### Modification records
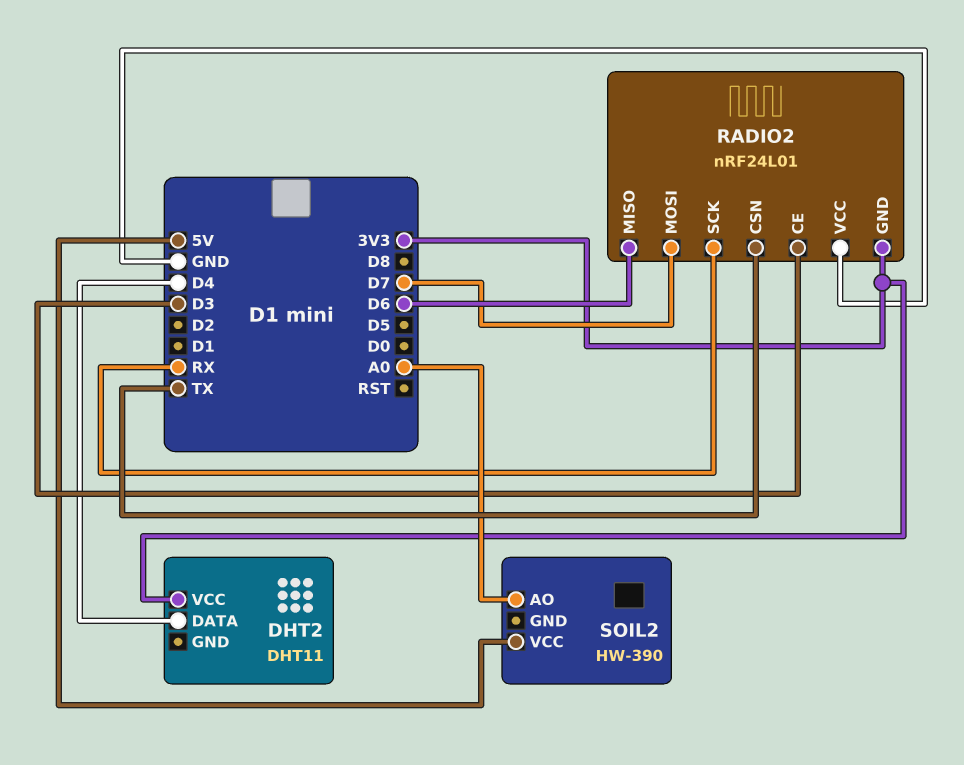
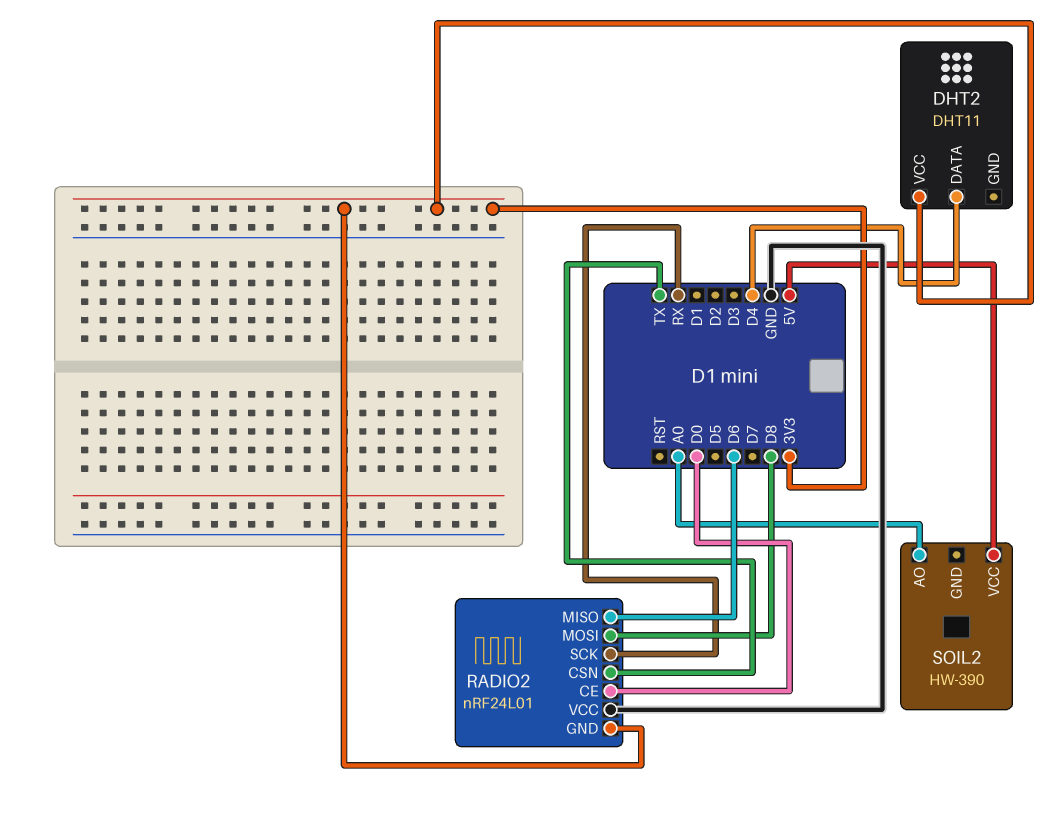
RADIO2 pin CE: D3 -> D0
RADIO2 pin MOSI: D7 -> D8

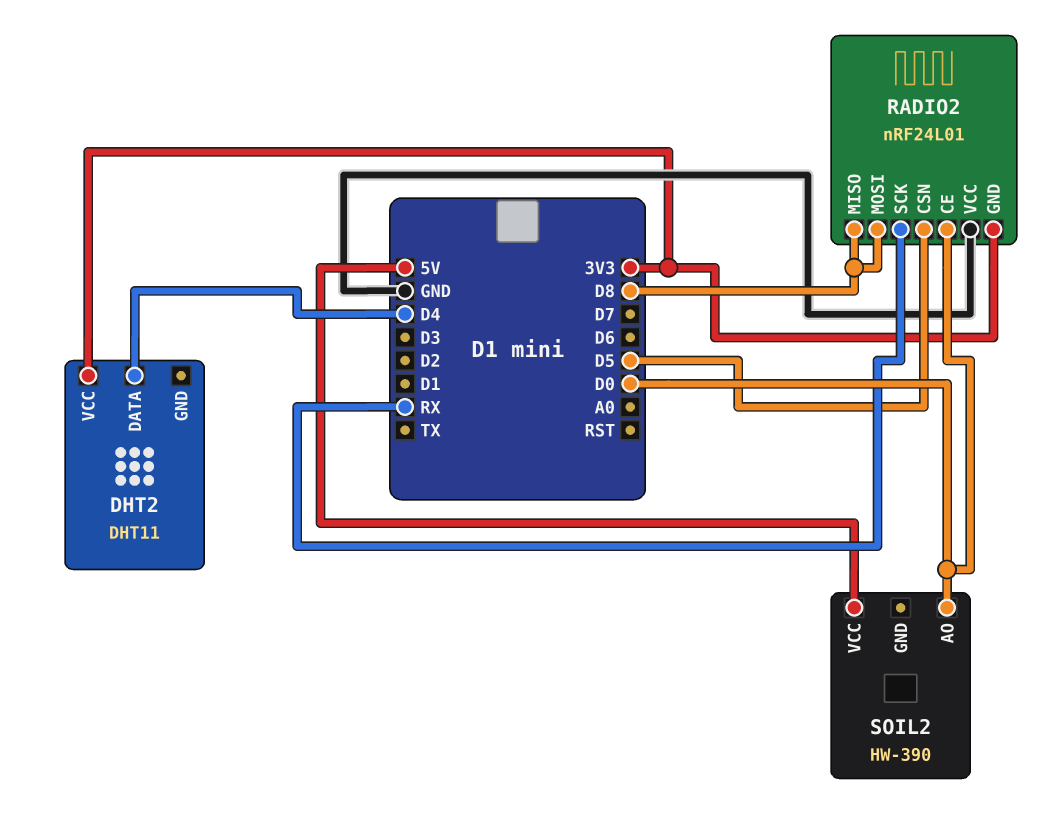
RADIO2 pin CSN: TX -> D5
RADIO2 pin MISO: D6 -> D8
SOIL2 pin AO: A0 -> D0

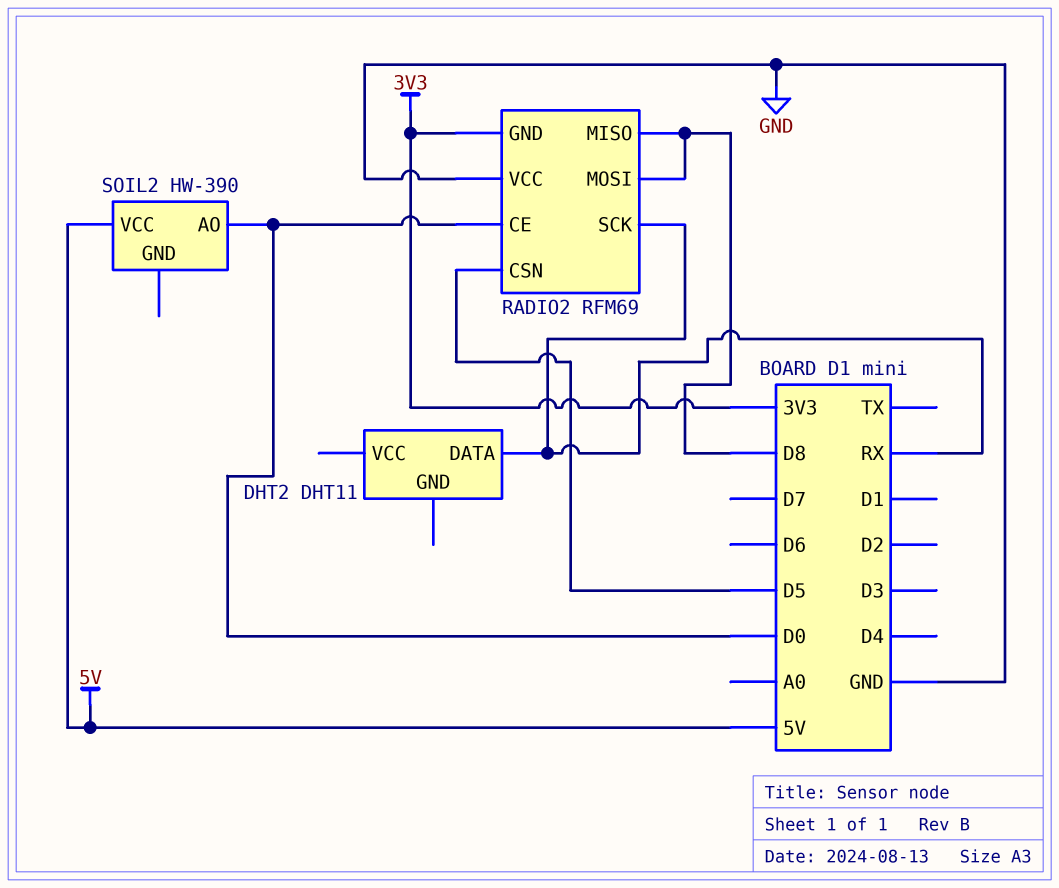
DHT2 pin DATA: D4 -> RX
DHT2 pin VCC: 3V3 -> none
RADIO2: nRF24L01 -> RFM69

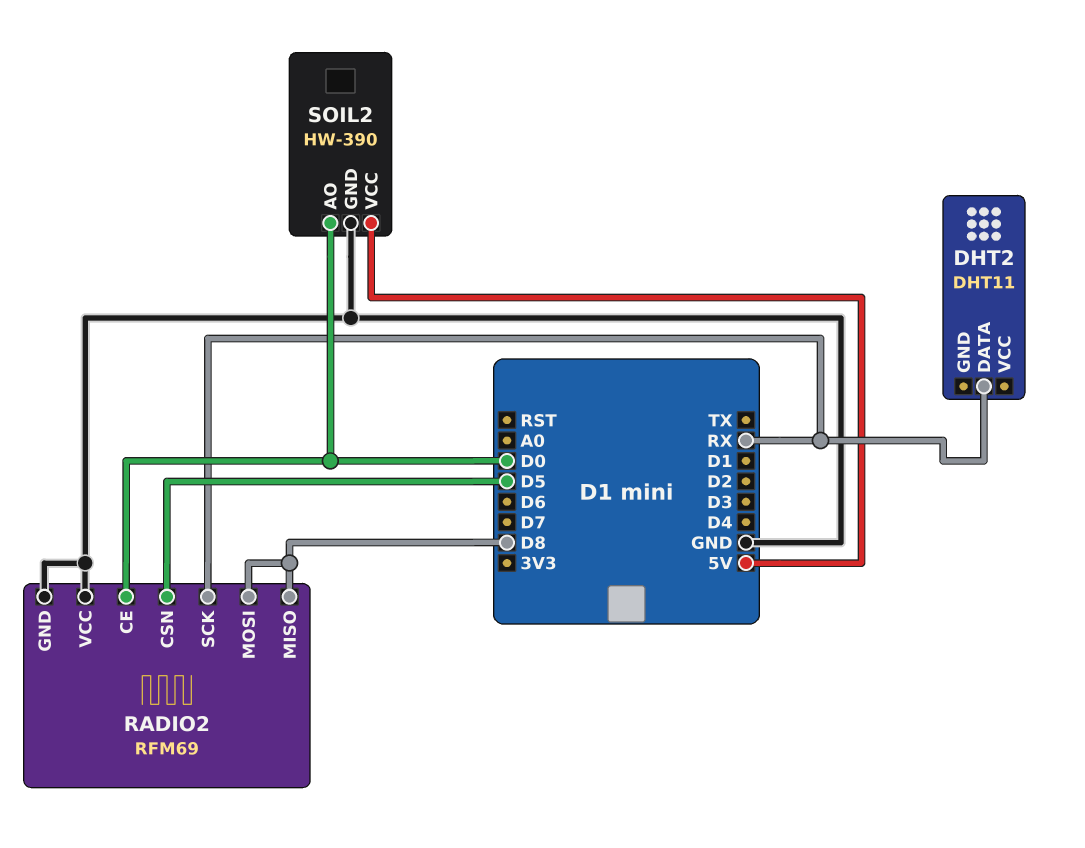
RADIO2 pin GND: 3V3 -> GND
SOIL2 pin GND: none -> GND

### Work instruction
Working from the records above, tally the lines that contain "none" and give only the total.

### Final answer
2